== WHAT YOU ARE ASKED TO DO ==
Transcribe the entries below without changing a word, and omit every picture.

== Collected data ==
________________________

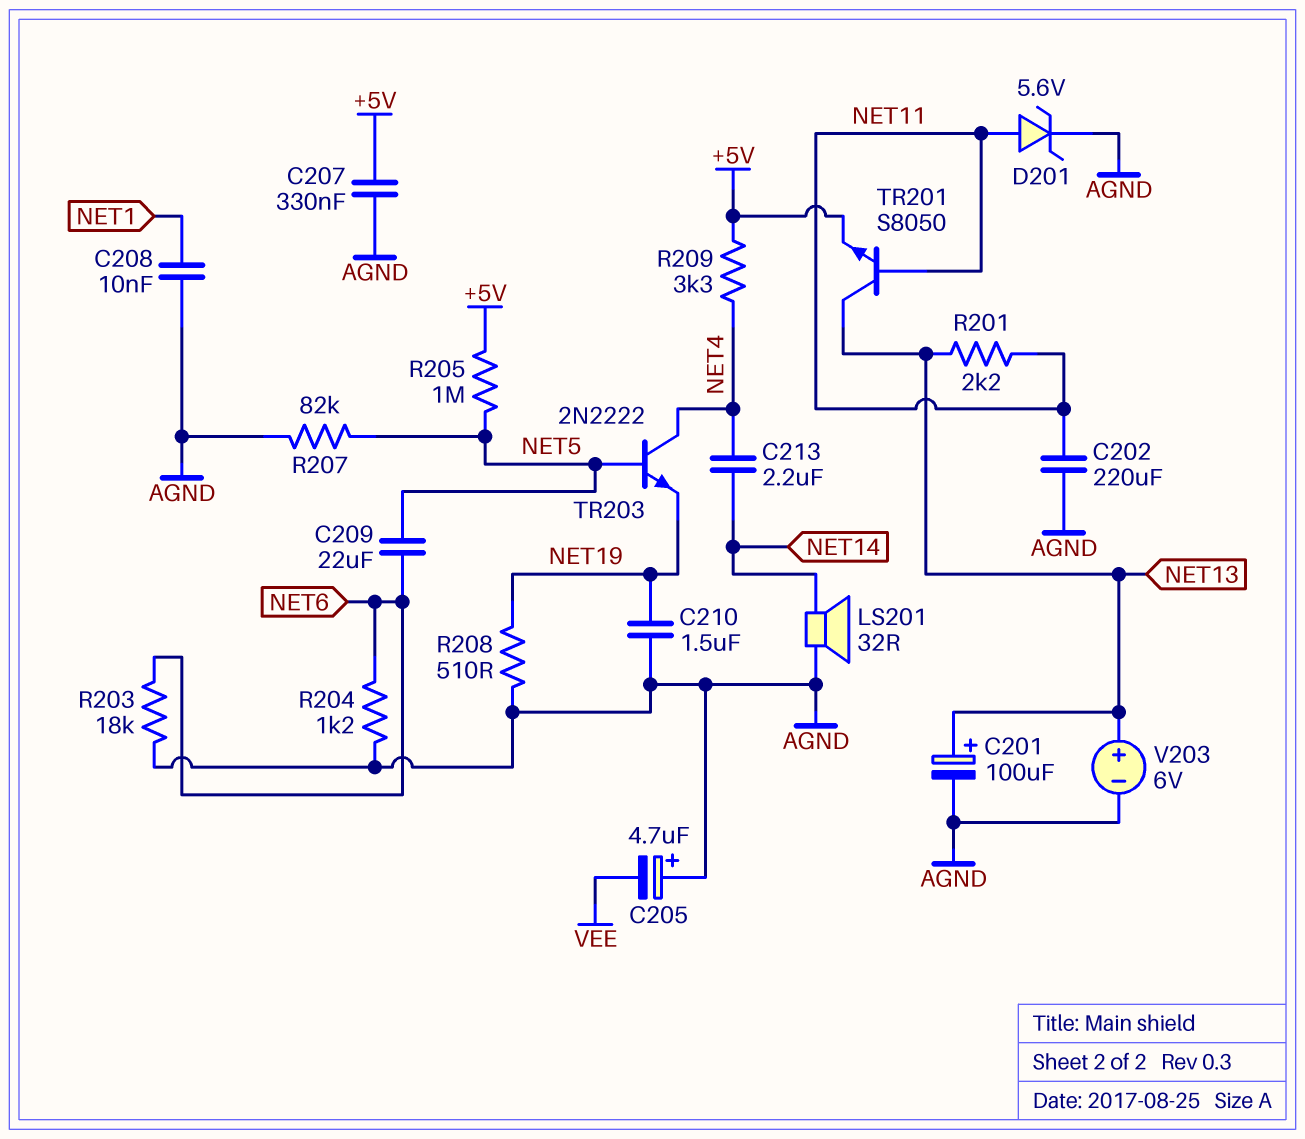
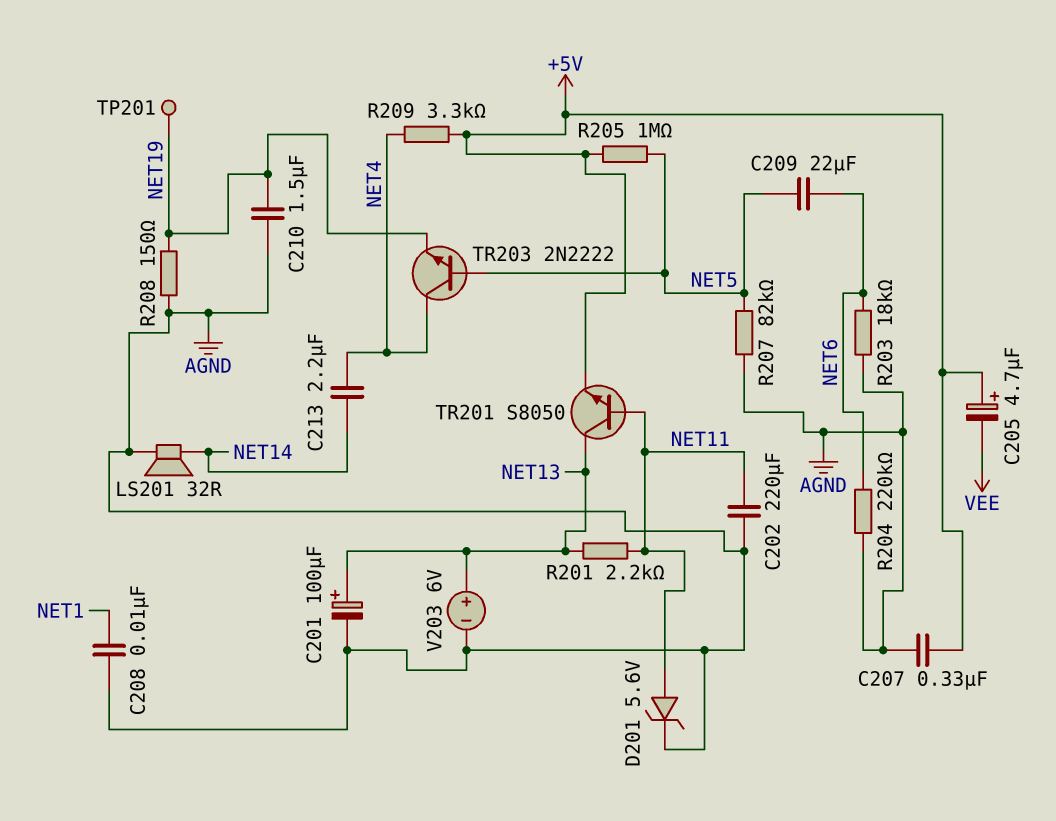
C205: 4.7uF (plus AGND, minus VEE) -> 4.7uF (plus +5V, minus VEE)
R204: 1.2k (AGND, NET6) -> 220k (AGND, NET6)
R208: 510 (AGND, NET19) -> 150 (AGND, NET19)
TP201: none -> test point (NET19)

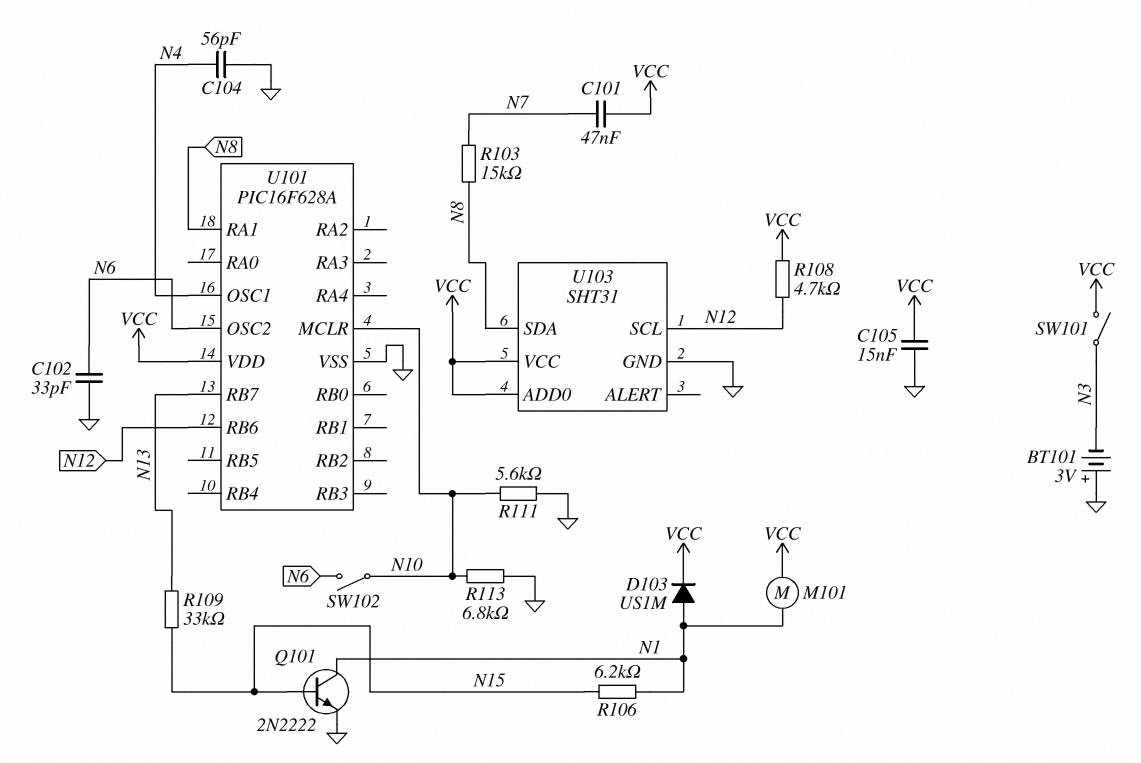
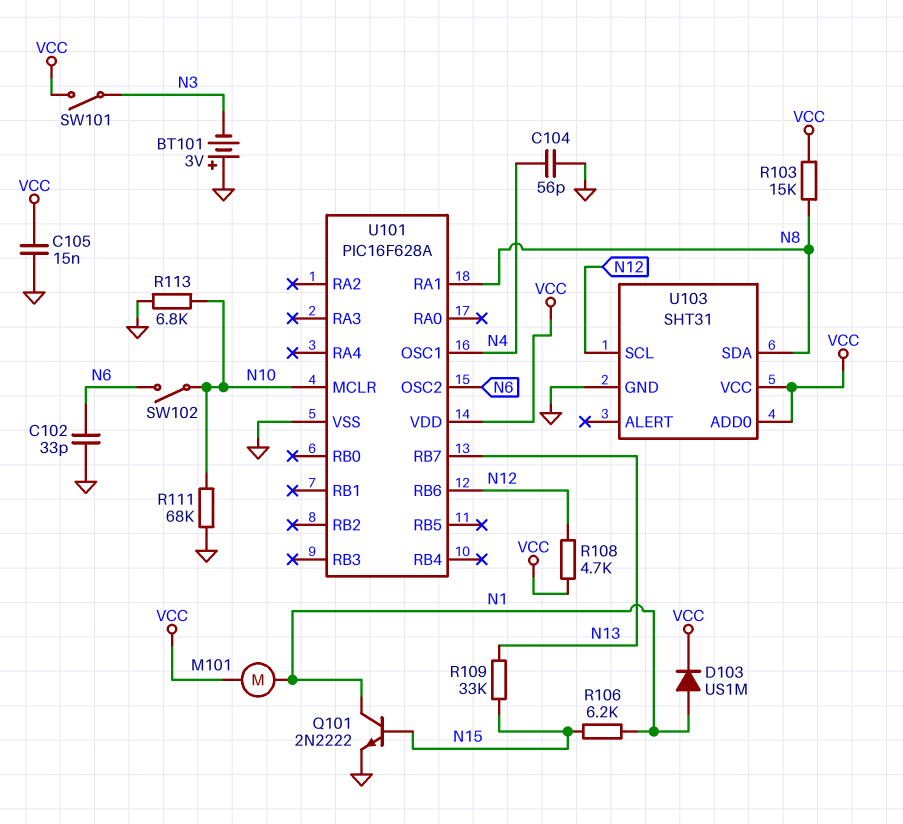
C101: 47nF (N7, VCC) -> none
R103: 15k (N7, N8) -> 15k (N8, VCC)
R111: 5.6k (GND, N10) -> 68k (GND, N10)

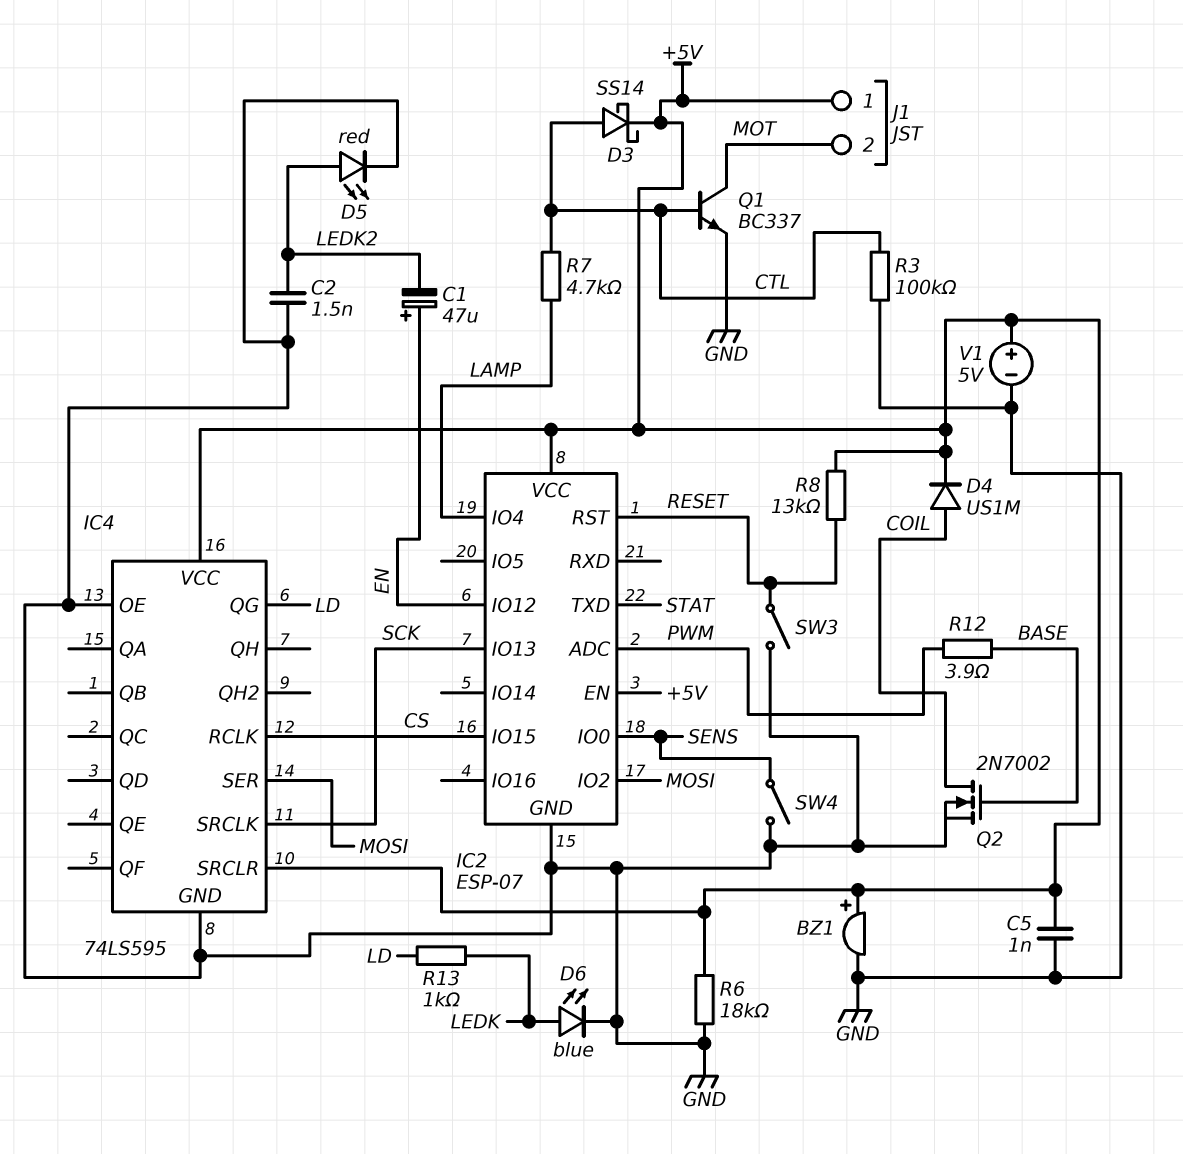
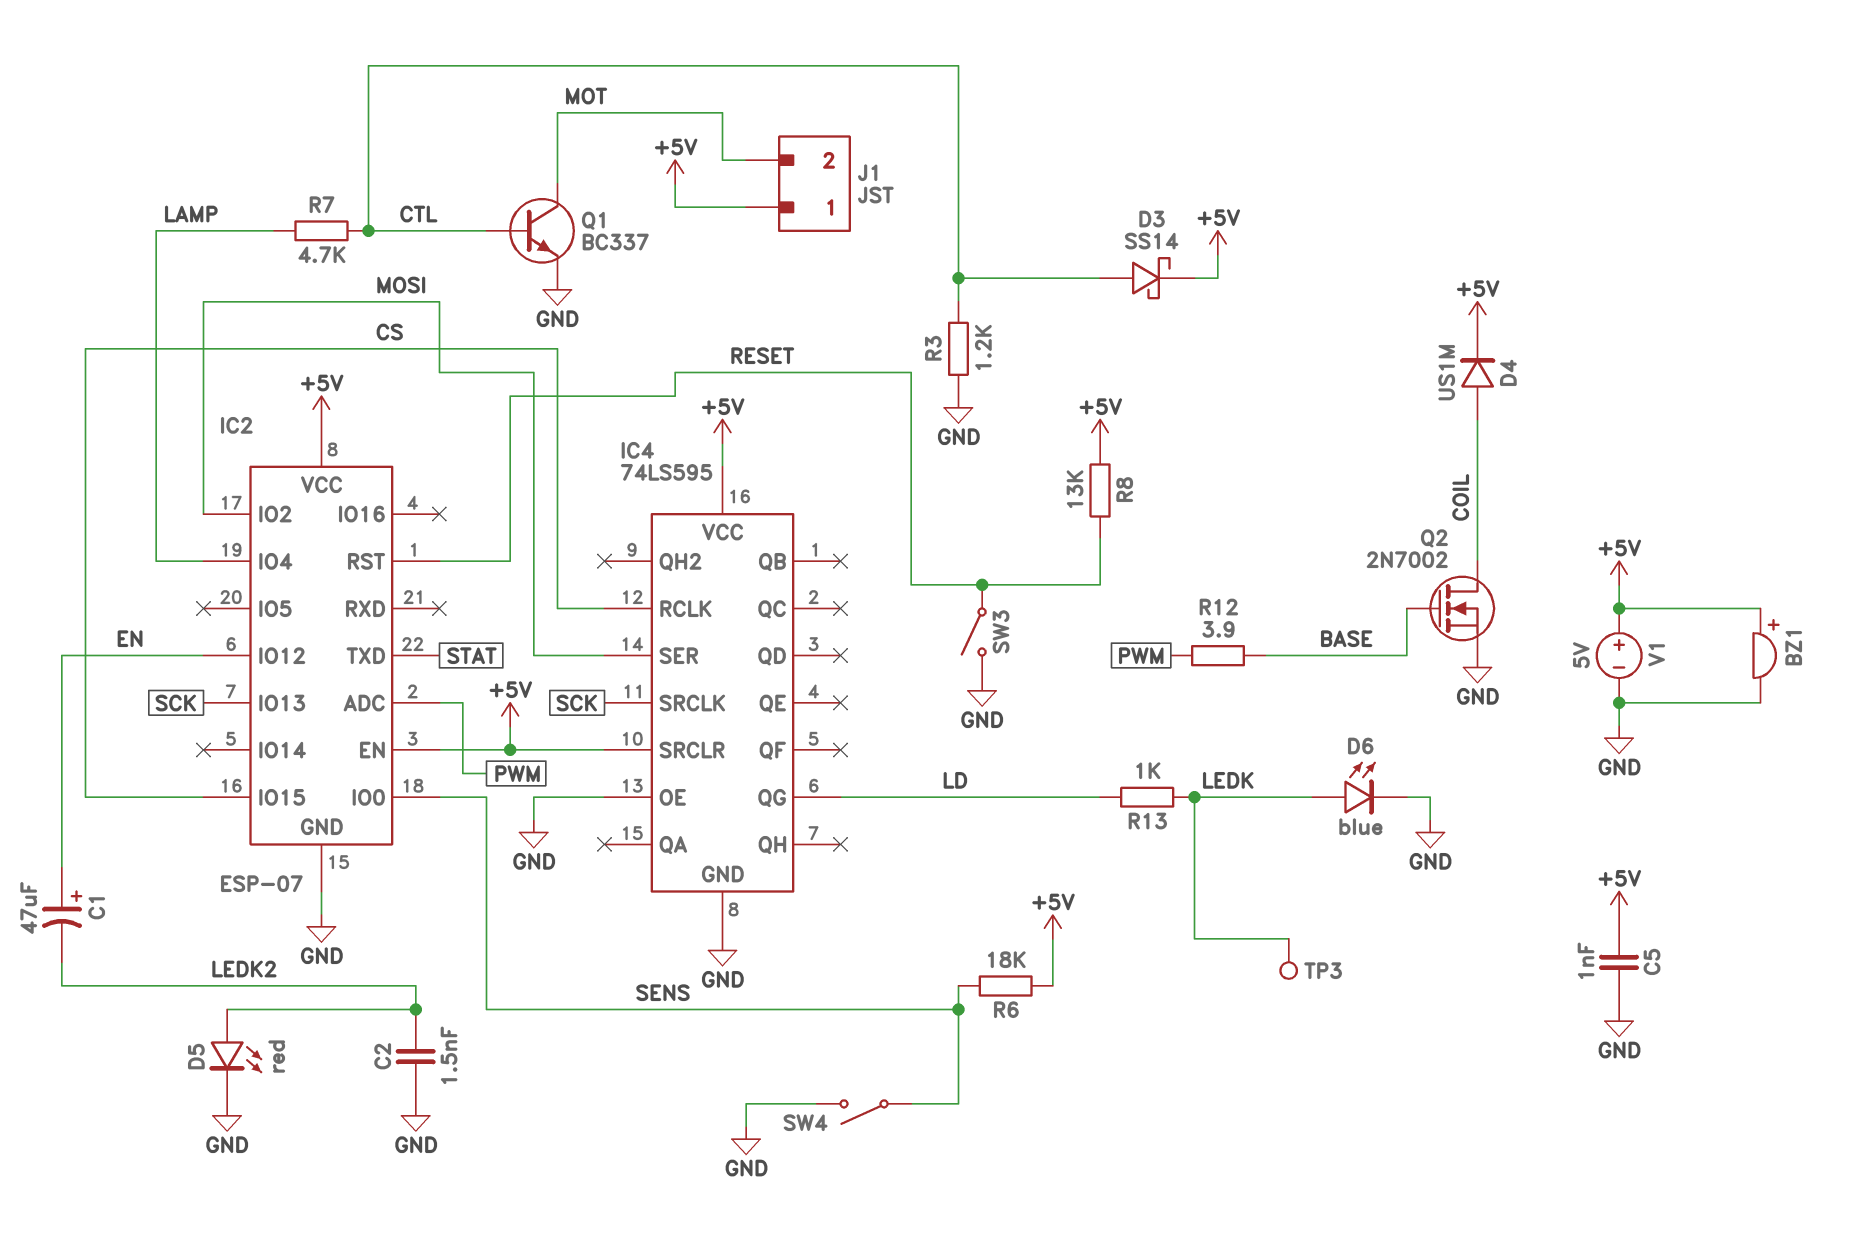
R3: 100k (CTL, GND) -> 1.2k (CTL, GND)
R6: 18k (+5V, GND) -> 18k (+5V, SENS)
TP3: none -> test point (LEDK)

________________________

== RESULT FOR THIS TASK ==
C205: 4.7uF (plus AGND, minus VEE) -> 4.7uF (plus +5V, minus VEE)
R204: 1.2k (AGND, NET6) -> 220k (AGND, NET6)
R208: 510 (AGND, NET19) -> 150 (AGND, NET19)
TP201: none -> test point (NET19)

C101: 47nF (N7, VCC) -> none
R103: 15k (N7, N8) -> 15k (N8, VCC)
R111: 5.6k (GND, N10) -> 68k (GND, N10)

R3: 100k (CTL, GND) -> 1.2k (CTL, GND)
R6: 18k (+5V, GND) -> 18k (+5V, SENS)
TP3: none -> test point (LEDK)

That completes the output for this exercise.